* WRITTEN TASK
Return every line of the items that contains the word "viewer". Case counts.

* TASK INPUT
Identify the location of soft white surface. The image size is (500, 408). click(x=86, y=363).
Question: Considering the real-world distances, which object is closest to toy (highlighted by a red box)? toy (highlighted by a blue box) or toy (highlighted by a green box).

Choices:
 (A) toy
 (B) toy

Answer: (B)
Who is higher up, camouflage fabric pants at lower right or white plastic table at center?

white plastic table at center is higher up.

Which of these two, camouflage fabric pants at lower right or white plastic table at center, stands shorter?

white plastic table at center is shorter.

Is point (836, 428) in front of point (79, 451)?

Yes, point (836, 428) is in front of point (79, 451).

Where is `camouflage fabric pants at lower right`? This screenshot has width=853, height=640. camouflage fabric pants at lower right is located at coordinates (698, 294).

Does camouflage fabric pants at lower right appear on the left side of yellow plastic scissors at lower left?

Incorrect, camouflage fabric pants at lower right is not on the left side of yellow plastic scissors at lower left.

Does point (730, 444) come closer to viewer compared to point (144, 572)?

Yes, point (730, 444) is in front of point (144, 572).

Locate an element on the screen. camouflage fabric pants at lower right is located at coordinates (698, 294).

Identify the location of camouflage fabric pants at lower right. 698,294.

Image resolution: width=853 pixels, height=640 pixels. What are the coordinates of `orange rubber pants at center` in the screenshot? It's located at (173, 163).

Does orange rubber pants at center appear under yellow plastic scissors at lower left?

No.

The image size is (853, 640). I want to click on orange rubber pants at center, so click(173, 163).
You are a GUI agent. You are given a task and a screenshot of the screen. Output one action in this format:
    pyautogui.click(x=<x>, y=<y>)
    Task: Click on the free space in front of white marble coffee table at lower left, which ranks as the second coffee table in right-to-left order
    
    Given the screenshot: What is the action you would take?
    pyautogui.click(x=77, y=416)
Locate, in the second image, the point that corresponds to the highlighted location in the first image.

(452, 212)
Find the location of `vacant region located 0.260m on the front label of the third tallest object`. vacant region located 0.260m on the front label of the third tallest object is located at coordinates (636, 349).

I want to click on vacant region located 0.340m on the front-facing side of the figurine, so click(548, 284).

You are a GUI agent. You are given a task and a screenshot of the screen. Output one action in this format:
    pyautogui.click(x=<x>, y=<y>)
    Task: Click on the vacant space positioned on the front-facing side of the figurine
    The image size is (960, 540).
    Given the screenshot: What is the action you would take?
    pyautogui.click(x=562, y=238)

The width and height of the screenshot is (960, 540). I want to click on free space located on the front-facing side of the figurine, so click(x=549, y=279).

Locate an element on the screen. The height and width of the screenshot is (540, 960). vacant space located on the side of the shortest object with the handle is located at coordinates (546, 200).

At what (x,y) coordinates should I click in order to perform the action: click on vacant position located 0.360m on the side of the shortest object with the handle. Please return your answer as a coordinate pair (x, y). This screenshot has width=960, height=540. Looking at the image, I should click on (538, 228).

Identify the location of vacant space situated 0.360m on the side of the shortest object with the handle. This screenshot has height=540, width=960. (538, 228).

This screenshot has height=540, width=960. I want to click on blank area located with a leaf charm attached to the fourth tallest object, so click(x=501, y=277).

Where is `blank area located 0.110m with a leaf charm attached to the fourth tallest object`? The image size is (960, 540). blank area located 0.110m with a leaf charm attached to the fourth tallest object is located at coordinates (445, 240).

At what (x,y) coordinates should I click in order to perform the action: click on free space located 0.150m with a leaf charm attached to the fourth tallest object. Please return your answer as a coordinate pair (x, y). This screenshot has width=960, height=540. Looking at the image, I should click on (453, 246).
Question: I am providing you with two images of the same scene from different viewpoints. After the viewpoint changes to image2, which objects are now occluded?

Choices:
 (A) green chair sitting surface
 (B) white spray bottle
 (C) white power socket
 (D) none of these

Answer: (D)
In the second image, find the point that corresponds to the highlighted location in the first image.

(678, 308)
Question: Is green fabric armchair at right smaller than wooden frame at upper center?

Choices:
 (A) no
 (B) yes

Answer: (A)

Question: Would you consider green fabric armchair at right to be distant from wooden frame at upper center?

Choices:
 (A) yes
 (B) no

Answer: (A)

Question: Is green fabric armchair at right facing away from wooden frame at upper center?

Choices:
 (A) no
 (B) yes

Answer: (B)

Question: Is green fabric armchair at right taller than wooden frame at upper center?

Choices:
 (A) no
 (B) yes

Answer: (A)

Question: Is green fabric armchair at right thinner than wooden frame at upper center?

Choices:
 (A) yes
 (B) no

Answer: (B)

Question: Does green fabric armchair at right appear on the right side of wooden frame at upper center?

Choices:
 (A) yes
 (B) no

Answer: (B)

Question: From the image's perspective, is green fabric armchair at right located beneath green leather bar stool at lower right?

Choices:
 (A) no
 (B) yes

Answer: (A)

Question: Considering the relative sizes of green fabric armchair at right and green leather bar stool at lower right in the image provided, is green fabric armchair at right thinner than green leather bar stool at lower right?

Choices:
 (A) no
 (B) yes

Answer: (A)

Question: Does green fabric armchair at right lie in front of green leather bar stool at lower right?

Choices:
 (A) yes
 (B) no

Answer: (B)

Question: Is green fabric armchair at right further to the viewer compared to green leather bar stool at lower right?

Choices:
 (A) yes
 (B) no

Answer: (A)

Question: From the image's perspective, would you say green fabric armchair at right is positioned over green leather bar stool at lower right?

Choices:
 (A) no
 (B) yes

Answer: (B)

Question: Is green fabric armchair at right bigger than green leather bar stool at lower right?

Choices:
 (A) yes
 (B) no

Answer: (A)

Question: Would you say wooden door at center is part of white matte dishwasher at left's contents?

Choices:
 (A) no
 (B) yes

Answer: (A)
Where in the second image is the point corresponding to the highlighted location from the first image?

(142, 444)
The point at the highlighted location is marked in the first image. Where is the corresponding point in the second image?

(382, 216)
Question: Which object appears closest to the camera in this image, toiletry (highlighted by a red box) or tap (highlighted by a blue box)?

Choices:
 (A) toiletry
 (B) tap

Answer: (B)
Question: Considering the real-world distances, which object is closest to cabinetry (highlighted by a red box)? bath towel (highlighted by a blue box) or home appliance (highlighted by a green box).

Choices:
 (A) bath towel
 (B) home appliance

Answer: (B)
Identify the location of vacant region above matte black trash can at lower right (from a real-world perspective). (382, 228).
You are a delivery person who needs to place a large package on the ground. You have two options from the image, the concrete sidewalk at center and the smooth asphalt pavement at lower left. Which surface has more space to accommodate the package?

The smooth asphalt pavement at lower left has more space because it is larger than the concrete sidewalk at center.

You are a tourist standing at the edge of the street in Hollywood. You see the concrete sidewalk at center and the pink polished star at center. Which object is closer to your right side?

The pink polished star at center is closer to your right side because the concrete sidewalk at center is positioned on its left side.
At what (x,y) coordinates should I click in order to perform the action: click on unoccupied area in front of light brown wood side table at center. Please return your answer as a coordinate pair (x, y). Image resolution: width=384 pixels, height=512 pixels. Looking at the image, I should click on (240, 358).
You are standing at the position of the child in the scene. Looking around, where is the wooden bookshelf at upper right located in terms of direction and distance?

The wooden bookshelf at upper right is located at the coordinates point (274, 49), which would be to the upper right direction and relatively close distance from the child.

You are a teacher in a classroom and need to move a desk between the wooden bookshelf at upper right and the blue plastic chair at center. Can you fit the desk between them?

* RESPONSE
Does point (730, 444) come closer to viewer compared to point (144, 572)?
Question: Is green fabric armchair at right further to the viewer compared to green leather bar stool at lower right?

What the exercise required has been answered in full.